▶ Scene difference descriptions:
╔══

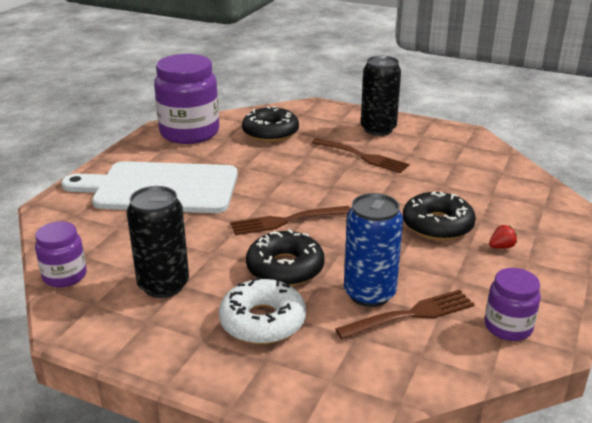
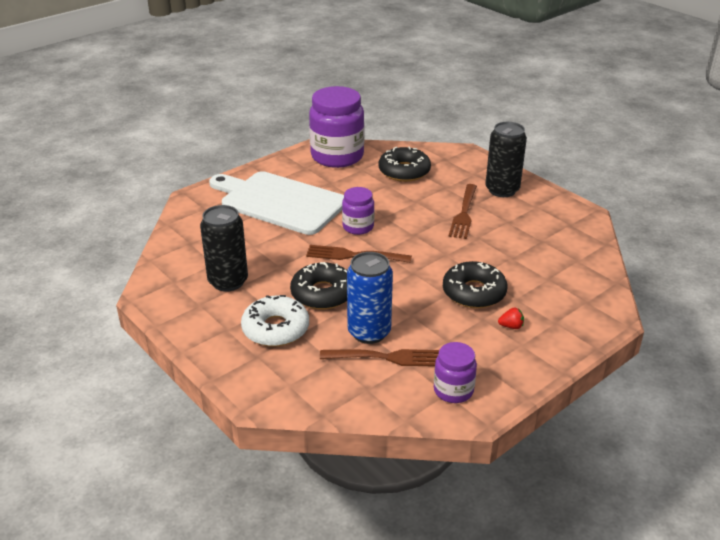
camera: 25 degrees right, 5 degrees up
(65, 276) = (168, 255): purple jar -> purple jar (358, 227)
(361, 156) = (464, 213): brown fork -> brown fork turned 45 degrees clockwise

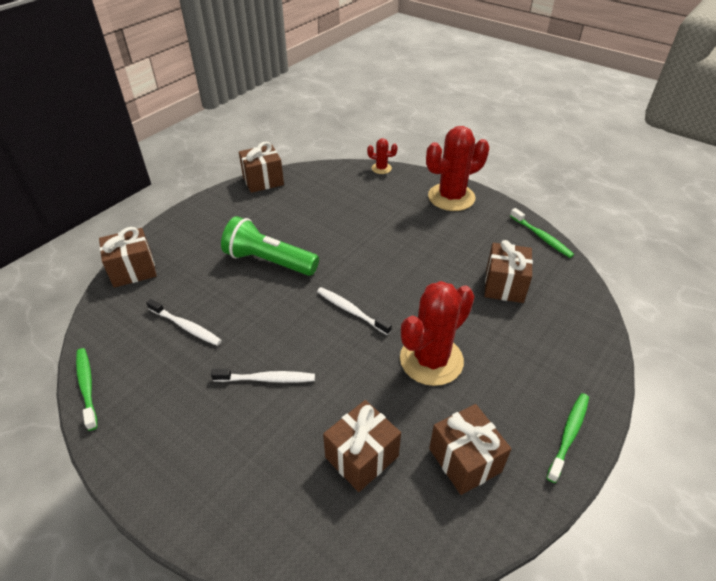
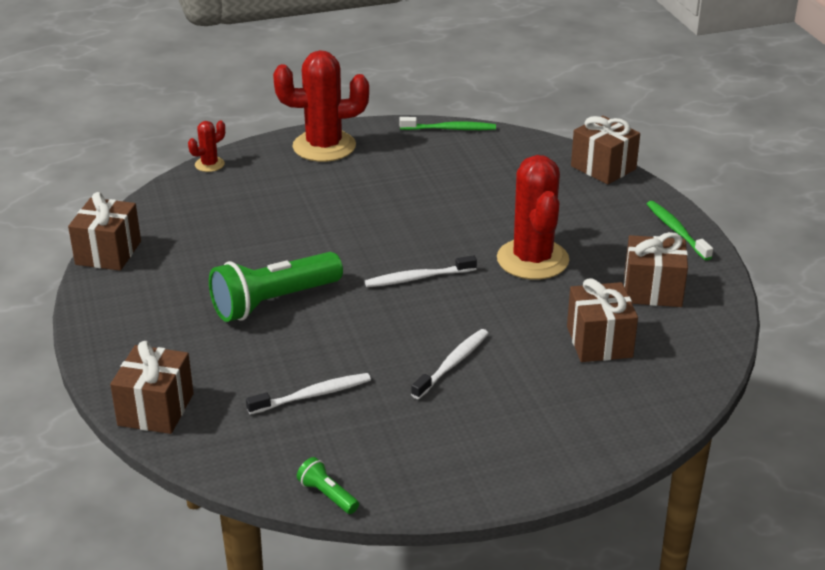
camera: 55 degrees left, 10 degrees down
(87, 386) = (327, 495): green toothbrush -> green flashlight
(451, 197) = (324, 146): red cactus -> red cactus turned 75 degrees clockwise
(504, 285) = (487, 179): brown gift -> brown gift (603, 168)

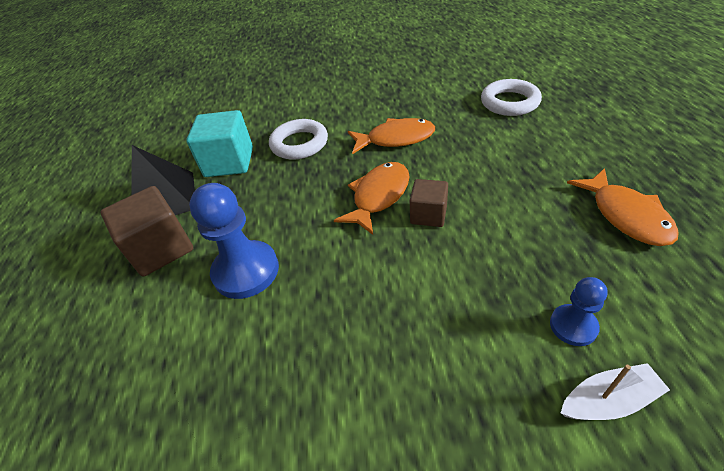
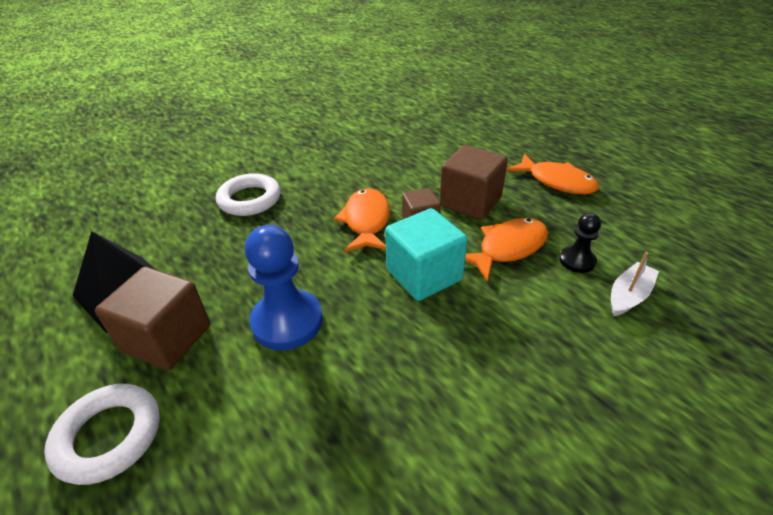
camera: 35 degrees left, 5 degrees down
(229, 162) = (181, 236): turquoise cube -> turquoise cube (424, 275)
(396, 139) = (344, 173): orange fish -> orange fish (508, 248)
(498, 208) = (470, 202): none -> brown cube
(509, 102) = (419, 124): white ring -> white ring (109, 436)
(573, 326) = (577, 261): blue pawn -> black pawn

╚══

▶ PROMPT:
List every line in the records above that contains the word "turned".

▶ RESPONSE BELOW:
(361, 156) = (464, 213): brown fork -> brown fork turned 45 degrees clockwise
(451, 197) = (324, 146): red cactus -> red cactus turned 75 degrees clockwise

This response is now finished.